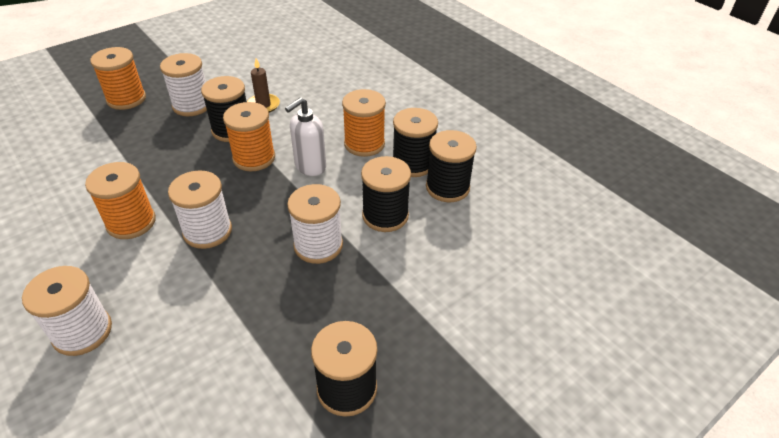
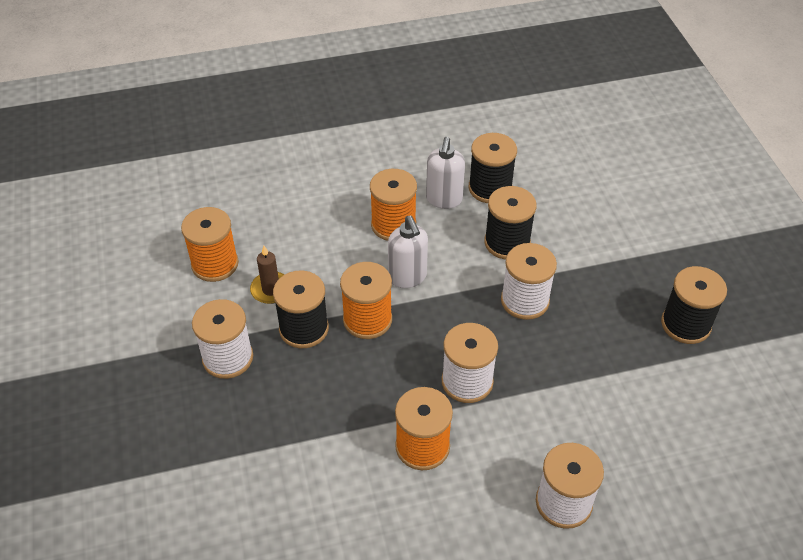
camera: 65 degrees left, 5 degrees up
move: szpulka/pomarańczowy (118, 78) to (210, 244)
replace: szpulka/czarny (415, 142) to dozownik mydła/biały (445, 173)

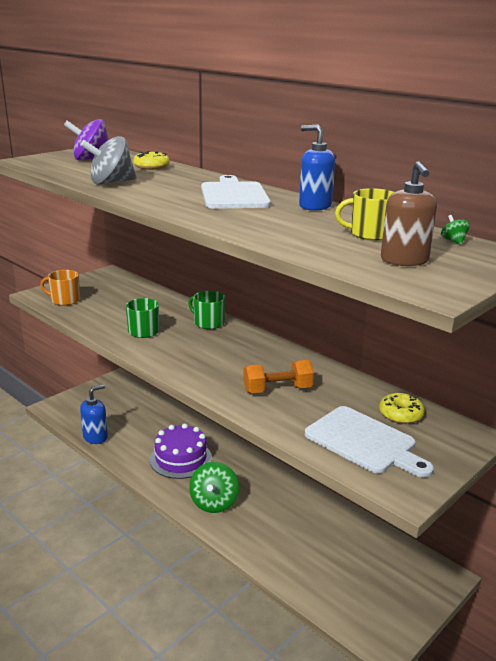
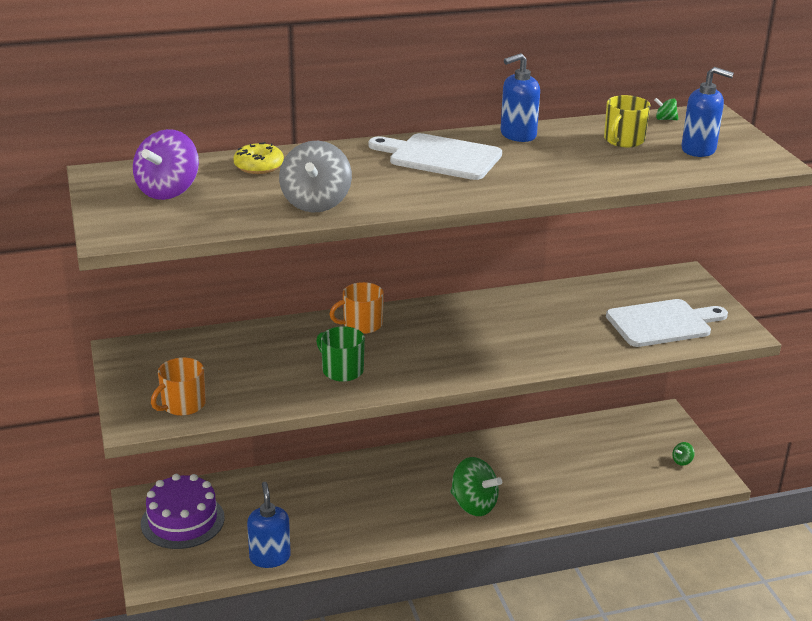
camera: 60 degrees left, 5 degrees up
delete: hantel/pomarańczowy (278, 376); donut/żółty (402, 408)
insert: bączek/zielony (684, 454)
move: tort/fioletowy (181, 451) to (183, 511)
recolor: kubek/zielony (206, 310) to kubek/pomarańczowy (356, 308); dozownik mydła/brązowy (409, 213) to dozownik mydła/niebieski (708, 112)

----

- _Assignment_
Word for word, quote the lines above. Omit the pictures.

- _Solution to this problem_
camera: 65 degrees left, 5 degrees up
move: szpulka/pomarańczowy (118, 78) to (210, 244)
replace: szpulka/czarny (415, 142) to dozownik mydła/biały (445, 173)

camera: 60 degrees left, 5 degrees up
delete: hantel/pomarańczowy (278, 376); donut/żółty (402, 408)
insert: bączek/zielony (684, 454)
move: tort/fioletowy (181, 451) to (183, 511)
recolor: kubek/zielony (206, 310) to kubek/pomarańczowy (356, 308); dozownik mydła/brązowy (409, 213) to dozownik mydła/niebieski (708, 112)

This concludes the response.